RECORDS SHOWN:
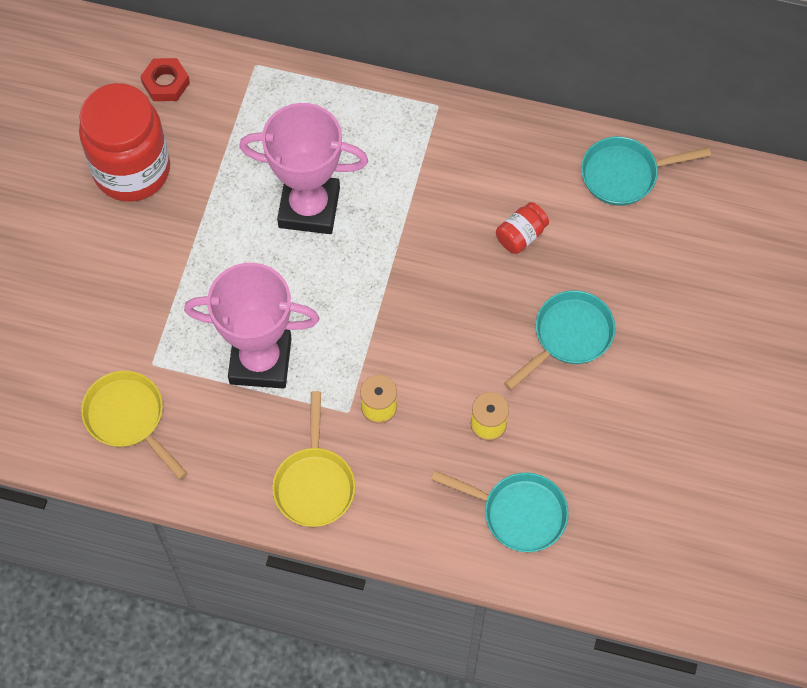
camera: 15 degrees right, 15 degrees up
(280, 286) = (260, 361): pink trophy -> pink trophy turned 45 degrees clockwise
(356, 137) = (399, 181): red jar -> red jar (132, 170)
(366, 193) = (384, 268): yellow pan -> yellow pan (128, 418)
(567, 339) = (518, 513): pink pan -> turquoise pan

WORK ITEM: Go through the records and copy each line with "degrees" in it.

SOLUTION TO THIS EXERCISE:
camera: 15 degrees right, 15 degrees up
(280, 286) = (260, 361): pink trophy -> pink trophy turned 45 degrees clockwise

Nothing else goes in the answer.